*** Provided data ***

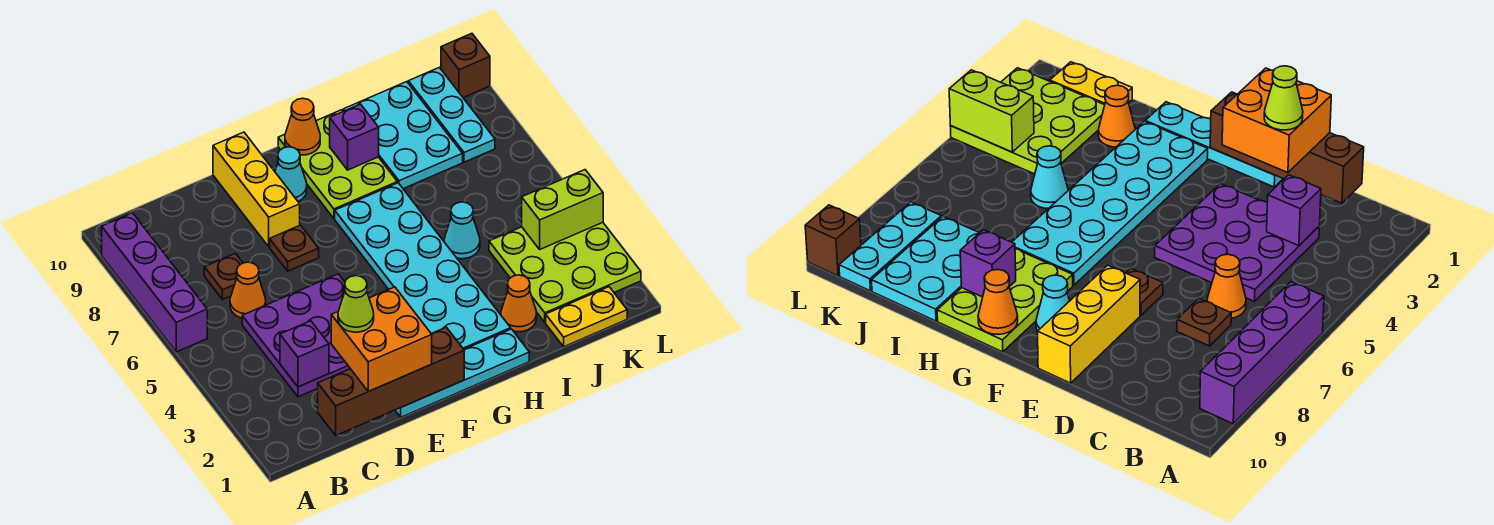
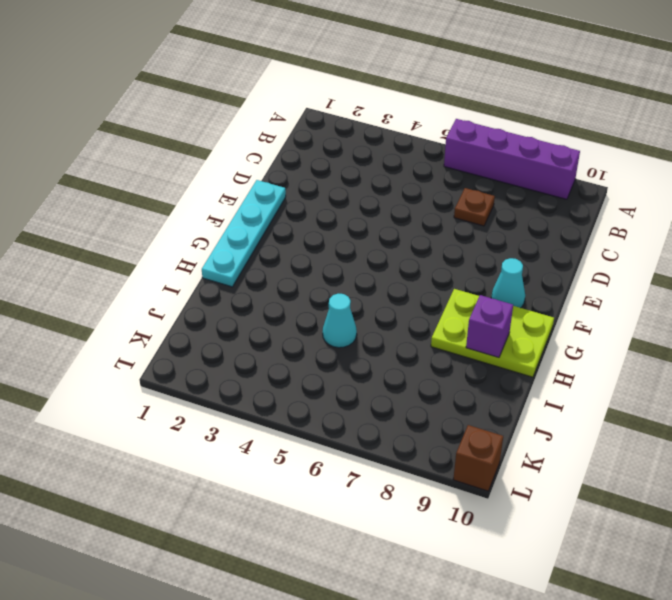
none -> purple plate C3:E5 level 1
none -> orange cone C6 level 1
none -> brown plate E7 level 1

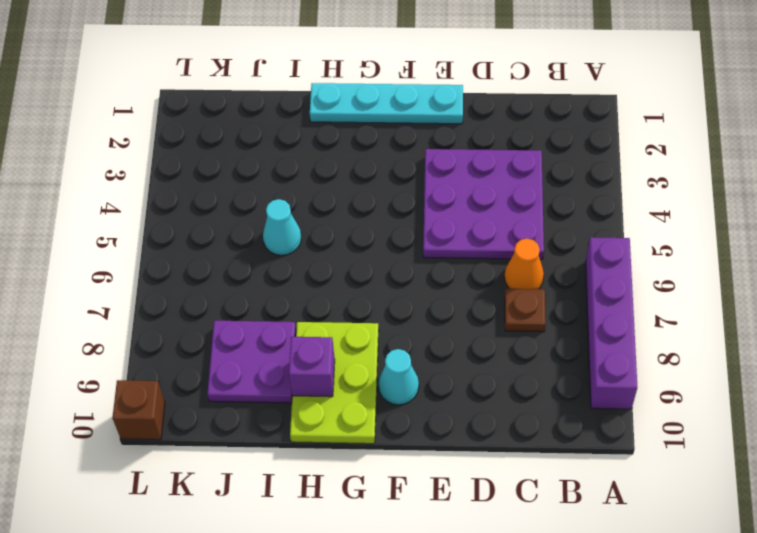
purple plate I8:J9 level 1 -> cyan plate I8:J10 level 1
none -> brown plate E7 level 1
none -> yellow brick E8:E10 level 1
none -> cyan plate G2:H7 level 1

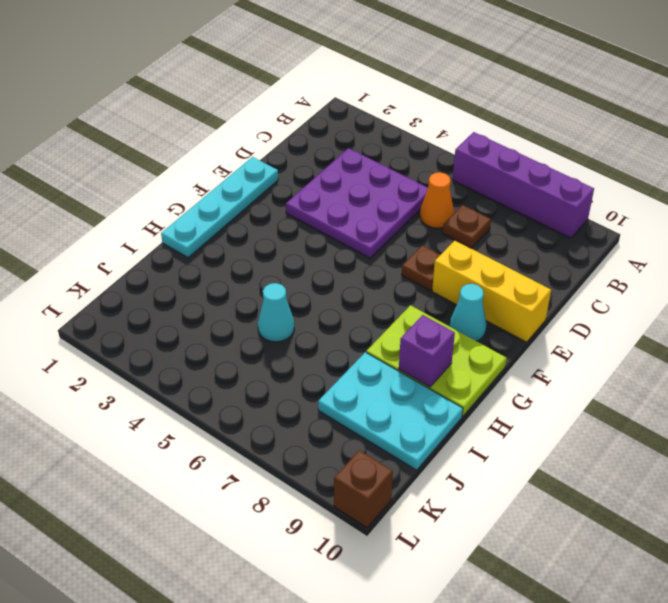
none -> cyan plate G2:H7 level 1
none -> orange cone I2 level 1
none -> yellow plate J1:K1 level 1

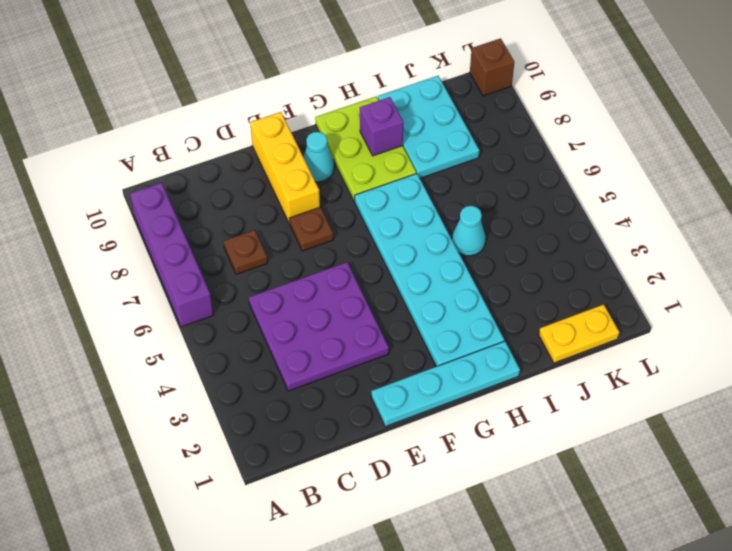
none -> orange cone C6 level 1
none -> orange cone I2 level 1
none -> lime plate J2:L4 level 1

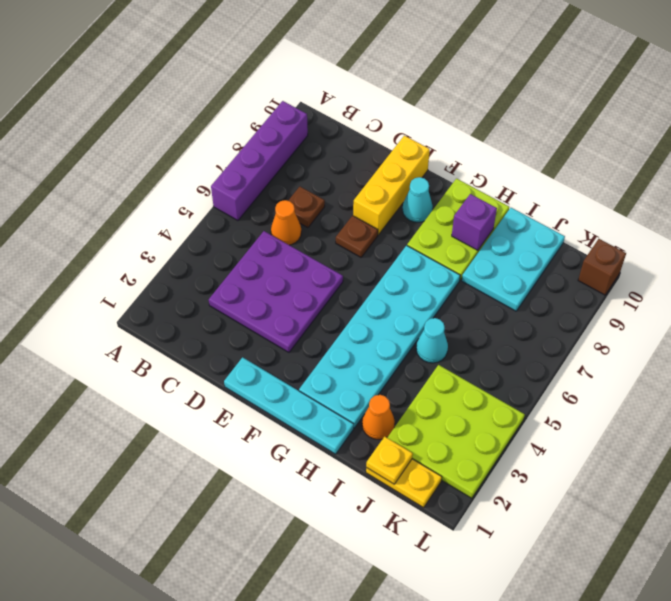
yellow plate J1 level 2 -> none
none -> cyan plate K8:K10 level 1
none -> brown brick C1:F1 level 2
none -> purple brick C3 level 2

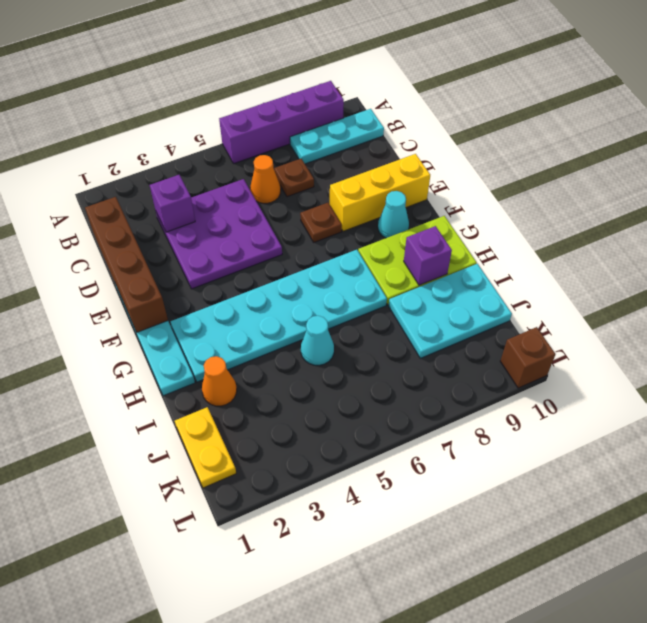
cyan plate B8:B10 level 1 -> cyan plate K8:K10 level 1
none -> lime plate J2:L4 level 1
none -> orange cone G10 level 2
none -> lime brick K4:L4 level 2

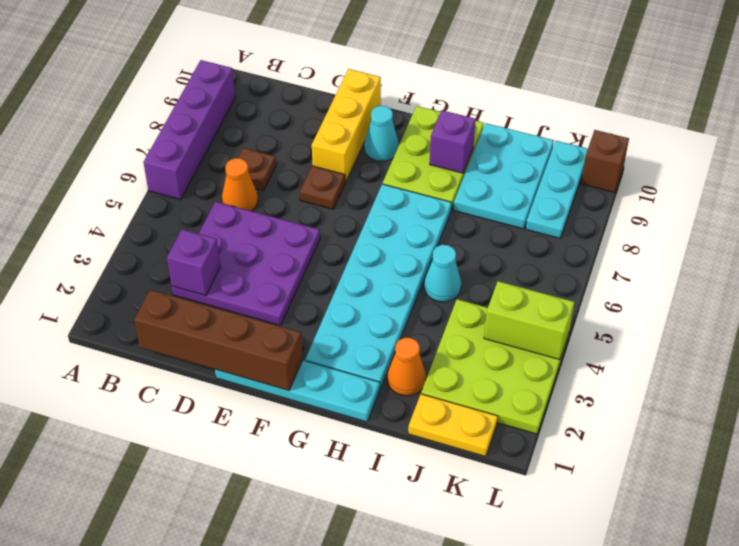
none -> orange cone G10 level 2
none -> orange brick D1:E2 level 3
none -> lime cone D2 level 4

*** End of Provided data ***

Please report every line in the entries above that holds the string "purple".

## Response to this task:
none -> purple plate C3:E5 level 1
purple plate I8:J9 level 1 -> cyan plate I8:J10 level 1
none -> purple brick C3 level 2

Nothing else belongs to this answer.